WORK INSTRUCTION:
Set down the line that contains "(419, 303) = (503, 481): pink" and every line after it to the end of the entries, exactly as they stand and nothing more.

*** Opening of RECORDS FOR THIS TASK ***

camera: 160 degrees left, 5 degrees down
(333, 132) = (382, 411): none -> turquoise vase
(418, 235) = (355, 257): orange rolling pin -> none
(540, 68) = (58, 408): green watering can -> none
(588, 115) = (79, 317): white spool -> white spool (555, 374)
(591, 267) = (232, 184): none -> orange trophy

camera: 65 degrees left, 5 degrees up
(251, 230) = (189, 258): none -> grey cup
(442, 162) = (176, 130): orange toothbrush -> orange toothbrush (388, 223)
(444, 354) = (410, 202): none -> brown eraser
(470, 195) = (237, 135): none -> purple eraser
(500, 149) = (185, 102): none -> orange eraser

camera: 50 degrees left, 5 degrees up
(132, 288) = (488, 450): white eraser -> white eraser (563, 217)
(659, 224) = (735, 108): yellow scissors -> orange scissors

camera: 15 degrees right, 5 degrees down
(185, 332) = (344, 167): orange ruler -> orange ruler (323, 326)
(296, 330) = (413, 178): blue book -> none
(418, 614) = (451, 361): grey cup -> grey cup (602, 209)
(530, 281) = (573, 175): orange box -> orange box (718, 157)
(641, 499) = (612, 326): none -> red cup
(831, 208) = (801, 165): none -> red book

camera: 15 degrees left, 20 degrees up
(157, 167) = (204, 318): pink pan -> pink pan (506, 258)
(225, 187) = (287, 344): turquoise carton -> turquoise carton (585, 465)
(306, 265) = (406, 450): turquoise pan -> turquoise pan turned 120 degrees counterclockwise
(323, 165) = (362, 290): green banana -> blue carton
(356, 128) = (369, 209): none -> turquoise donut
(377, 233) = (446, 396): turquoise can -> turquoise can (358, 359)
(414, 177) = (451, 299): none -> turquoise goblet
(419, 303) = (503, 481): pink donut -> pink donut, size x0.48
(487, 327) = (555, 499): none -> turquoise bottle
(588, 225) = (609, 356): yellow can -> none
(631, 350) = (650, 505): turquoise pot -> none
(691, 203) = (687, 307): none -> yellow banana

*** Close of RECORDS FOR THIS TASK ***

RESPONSE TO THIS EXERCISE:
(419, 303) = (503, 481): pink donut -> pink donut, size x0.48
(487, 327) = (555, 499): none -> turquoise bottle
(588, 225) = (609, 356): yellow can -> none
(631, 350) = (650, 505): turquoise pot -> none
(691, 203) = (687, 307): none -> yellow banana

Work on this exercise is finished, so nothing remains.